┌──
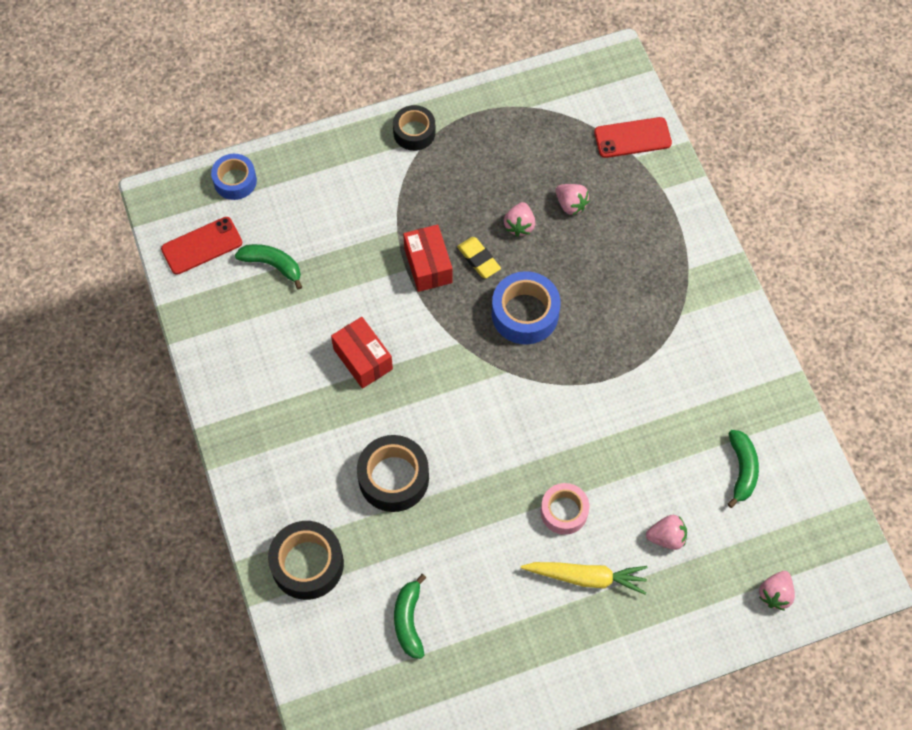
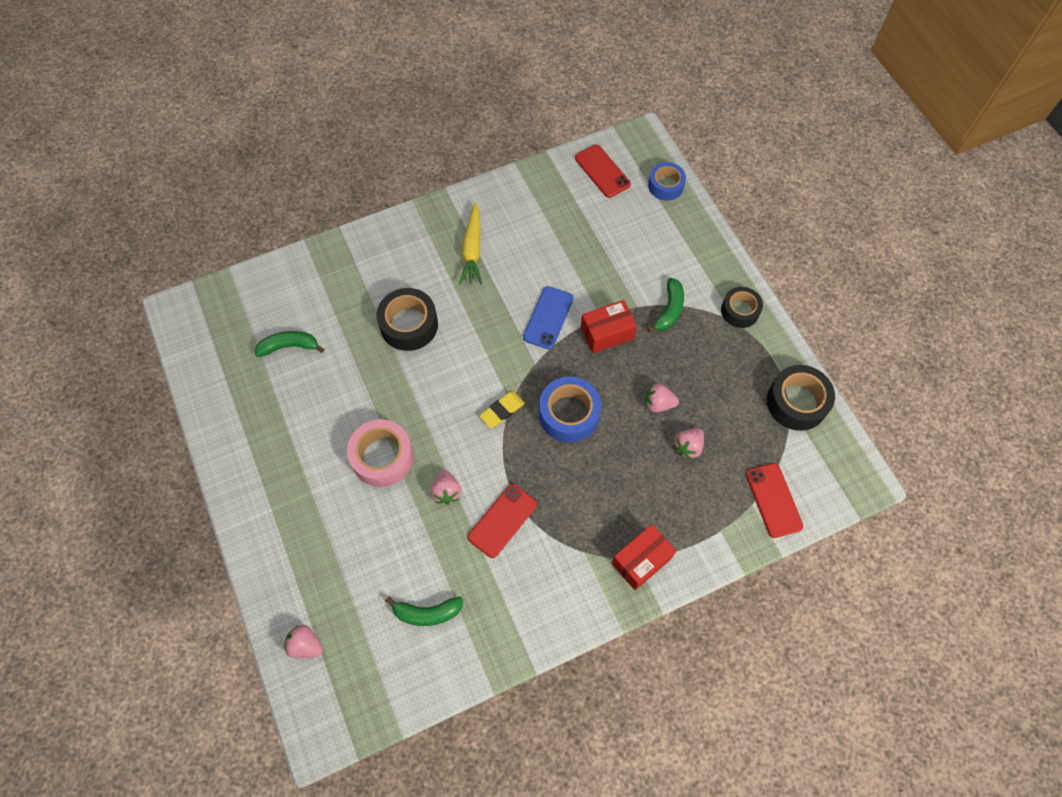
camera: 85 degrees right, 0 degrees up
green banana [235,244,302,290] -> green banana moved to [647,278,684,333]
black tape [268,521,344,600] -> black tape moved to [767,365,835,431]
red box [331,317,393,389] -> red box moved to [611,524,676,590]
yellow eraser [457,237,501,278] -> yellow eraser moved to [479,392,525,428]
yellow carrot [521,562,648,595] -> yellow carrot moved to [459,202,482,284]
pink tape [541,483,589,535] -> pink tape [347,419,414,487], size x1.51
pink strawberry [646,515,687,550] -> pink strawberry moved to [430,470,461,505]
none -> red phone [468,484,537,558]
none -> blue phone [523,286,574,349]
└──
— Problem to work on —
From the first record to the last, print everything again exactly, without pictures.

— Written reply —
camera: 85 degrees right, 0 degrees up
green banana [235,244,302,290] -> green banana moved to [647,278,684,333]
black tape [268,521,344,600] -> black tape moved to [767,365,835,431]
red box [331,317,393,389] -> red box moved to [611,524,676,590]
yellow eraser [457,237,501,278] -> yellow eraser moved to [479,392,525,428]
yellow carrot [521,562,648,595] -> yellow carrot moved to [459,202,482,284]
pink tape [541,483,589,535] -> pink tape [347,419,414,487], size x1.51
pink strawberry [646,515,687,550] -> pink strawberry moved to [430,470,461,505]
none -> red phone [468,484,537,558]
none -> blue phone [523,286,574,349]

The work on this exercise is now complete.